• _Dataset excerpts_:
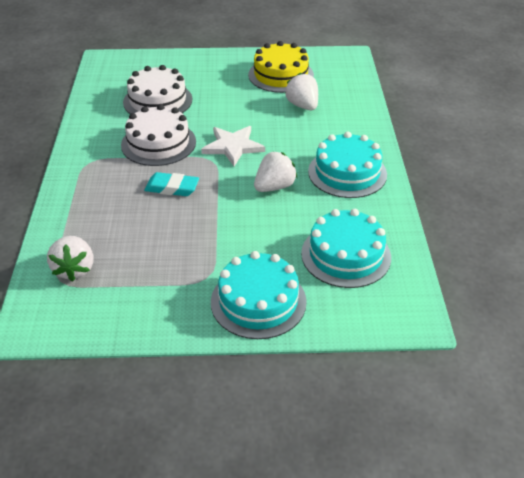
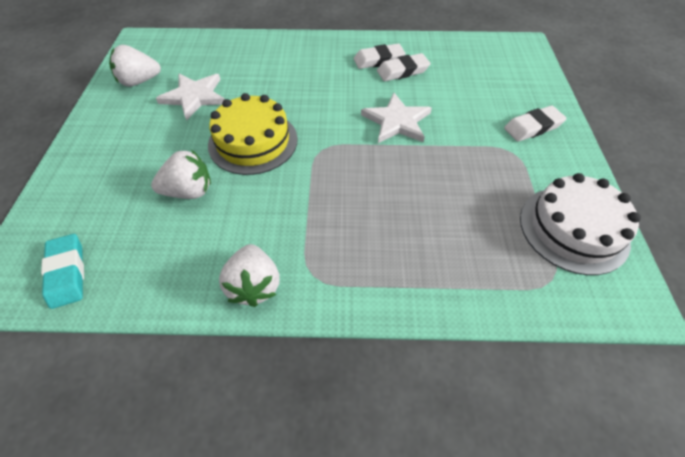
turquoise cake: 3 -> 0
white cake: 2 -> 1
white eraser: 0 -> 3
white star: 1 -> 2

* * *

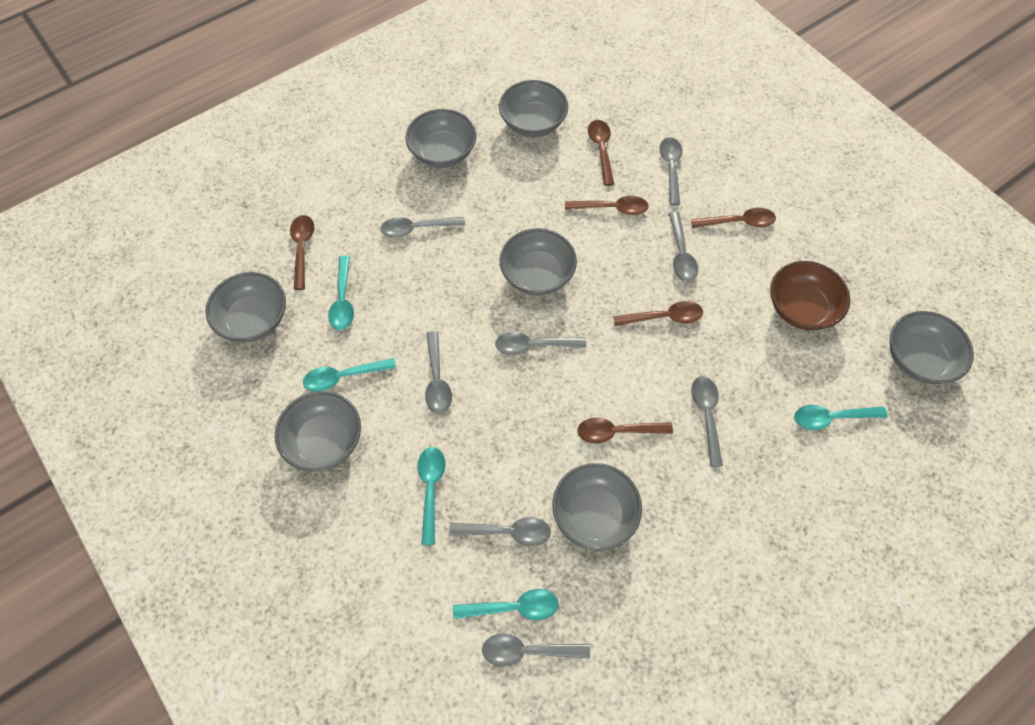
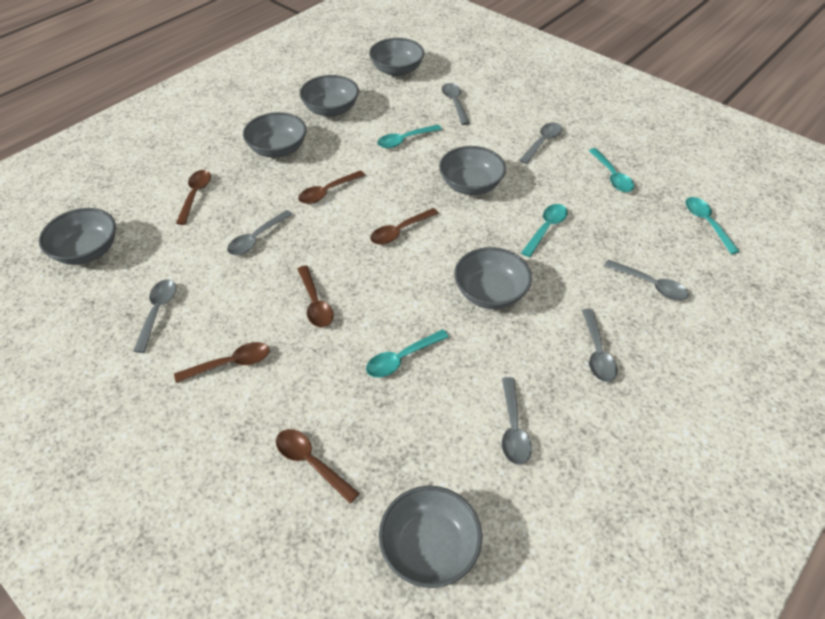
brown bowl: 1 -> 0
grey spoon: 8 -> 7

==

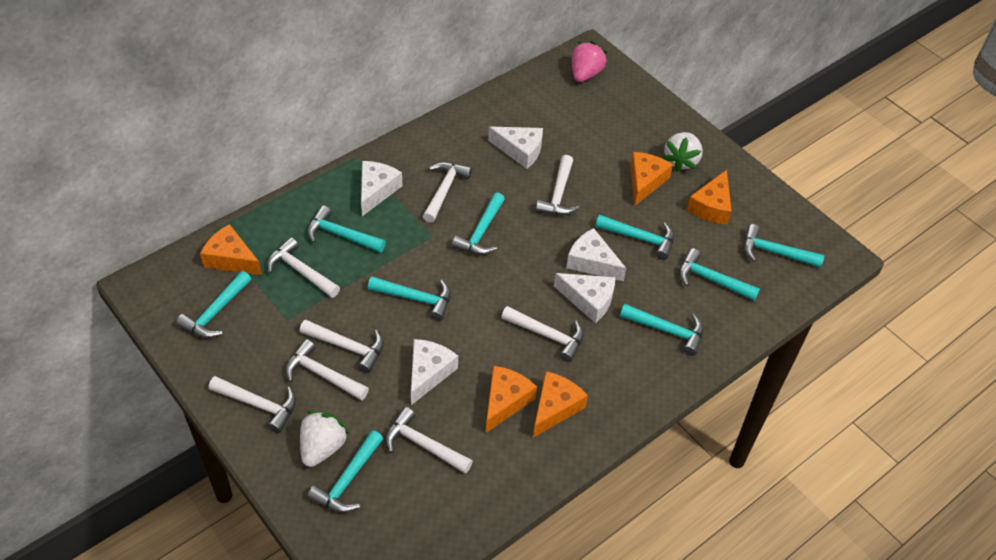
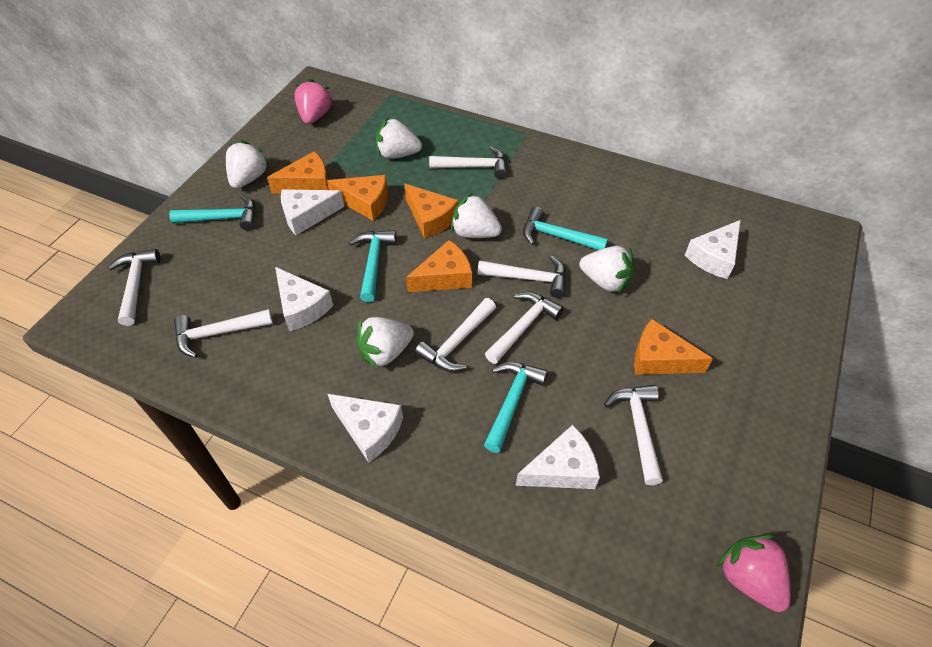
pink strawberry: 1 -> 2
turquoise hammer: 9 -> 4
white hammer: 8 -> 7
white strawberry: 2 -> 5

• _Try it_: Which lines run from the one holding "turquoise cake: 3 -> 0" through the one holding "white star: 1 -> 2" in the records above? Repeat them exactly, both included, and nothing more.

• _Answer to the exercise_:
turquoise cake: 3 -> 0
white cake: 2 -> 1
white eraser: 0 -> 3
white star: 1 -> 2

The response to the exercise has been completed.